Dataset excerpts
:::::

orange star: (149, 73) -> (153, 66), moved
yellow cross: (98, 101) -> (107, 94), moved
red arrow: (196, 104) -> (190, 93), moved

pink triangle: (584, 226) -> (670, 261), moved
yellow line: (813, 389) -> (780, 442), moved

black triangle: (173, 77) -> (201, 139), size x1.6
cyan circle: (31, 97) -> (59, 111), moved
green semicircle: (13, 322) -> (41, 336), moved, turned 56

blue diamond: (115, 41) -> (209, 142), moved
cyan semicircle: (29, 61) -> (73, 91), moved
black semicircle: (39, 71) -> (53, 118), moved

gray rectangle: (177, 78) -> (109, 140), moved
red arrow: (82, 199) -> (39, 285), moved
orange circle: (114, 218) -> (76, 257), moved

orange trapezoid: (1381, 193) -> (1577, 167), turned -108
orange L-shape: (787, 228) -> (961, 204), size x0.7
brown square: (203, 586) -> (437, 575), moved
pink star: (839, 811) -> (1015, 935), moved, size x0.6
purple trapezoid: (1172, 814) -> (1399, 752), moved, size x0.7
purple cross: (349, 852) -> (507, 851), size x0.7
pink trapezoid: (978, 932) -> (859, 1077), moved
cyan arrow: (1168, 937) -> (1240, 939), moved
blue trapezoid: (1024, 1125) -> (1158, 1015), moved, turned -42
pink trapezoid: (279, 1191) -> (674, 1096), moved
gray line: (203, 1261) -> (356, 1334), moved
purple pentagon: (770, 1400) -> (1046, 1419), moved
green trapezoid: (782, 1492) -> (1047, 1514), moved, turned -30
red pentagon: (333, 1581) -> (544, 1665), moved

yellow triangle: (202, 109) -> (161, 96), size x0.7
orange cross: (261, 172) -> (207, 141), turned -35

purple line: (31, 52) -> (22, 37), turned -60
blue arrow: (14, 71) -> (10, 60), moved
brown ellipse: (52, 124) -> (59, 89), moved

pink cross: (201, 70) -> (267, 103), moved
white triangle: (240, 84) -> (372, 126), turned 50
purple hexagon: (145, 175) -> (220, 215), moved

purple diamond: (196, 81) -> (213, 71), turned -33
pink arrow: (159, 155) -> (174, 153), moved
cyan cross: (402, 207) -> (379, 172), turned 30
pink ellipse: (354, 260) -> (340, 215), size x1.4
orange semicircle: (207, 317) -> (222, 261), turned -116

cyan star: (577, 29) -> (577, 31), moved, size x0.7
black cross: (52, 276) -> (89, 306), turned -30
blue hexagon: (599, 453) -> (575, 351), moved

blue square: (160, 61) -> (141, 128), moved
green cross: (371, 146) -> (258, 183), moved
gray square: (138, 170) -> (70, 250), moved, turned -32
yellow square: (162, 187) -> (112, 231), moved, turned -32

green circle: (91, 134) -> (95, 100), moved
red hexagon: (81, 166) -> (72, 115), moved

:::::

**YOUR TASK:** Repeat the lines from the first one in the records through the line containing "purple diamond: (196, 81)", exactly as written, and nothing else.

**EXERCISE RESPONSE:**
orange star: (149, 73) -> (153, 66), moved
yellow cross: (98, 101) -> (107, 94), moved
red arrow: (196, 104) -> (190, 93), moved

pink triangle: (584, 226) -> (670, 261), moved
yellow line: (813, 389) -> (780, 442), moved

black triangle: (173, 77) -> (201, 139), size x1.6
cyan circle: (31, 97) -> (59, 111), moved
green semicircle: (13, 322) -> (41, 336), moved, turned 56

blue diamond: (115, 41) -> (209, 142), moved
cyan semicircle: (29, 61) -> (73, 91), moved
black semicircle: (39, 71) -> (53, 118), moved

gray rectangle: (177, 78) -> (109, 140), moved
red arrow: (82, 199) -> (39, 285), moved
orange circle: (114, 218) -> (76, 257), moved

orange trapezoid: (1381, 193) -> (1577, 167), turned -108
orange L-shape: (787, 228) -> (961, 204), size x0.7
brown square: (203, 586) -> (437, 575), moved
pink star: (839, 811) -> (1015, 935), moved, size x0.6
purple trapezoid: (1172, 814) -> (1399, 752), moved, size x0.7
purple cross: (349, 852) -> (507, 851), size x0.7
pink trapezoid: (978, 932) -> (859, 1077), moved
cyan arrow: (1168, 937) -> (1240, 939), moved
blue trapezoid: (1024, 1125) -> (1158, 1015), moved, turned -42
pink trapezoid: (279, 1191) -> (674, 1096), moved
gray line: (203, 1261) -> (356, 1334), moved
purple pentagon: (770, 1400) -> (1046, 1419), moved
green trapezoid: (782, 1492) -> (1047, 1514), moved, turned -30
red pentagon: (333, 1581) -> (544, 1665), moved

yellow triangle: (202, 109) -> (161, 96), size x0.7
orange cross: (261, 172) -> (207, 141), turned -35

purple line: (31, 52) -> (22, 37), turned -60
blue arrow: (14, 71) -> (10, 60), moved
brown ellipse: (52, 124) -> (59, 89), moved

pink cross: (201, 70) -> (267, 103), moved
white triangle: (240, 84) -> (372, 126), turned 50
purple hexagon: (145, 175) -> (220, 215), moved

purple diamond: (196, 81) -> (213, 71), turned -33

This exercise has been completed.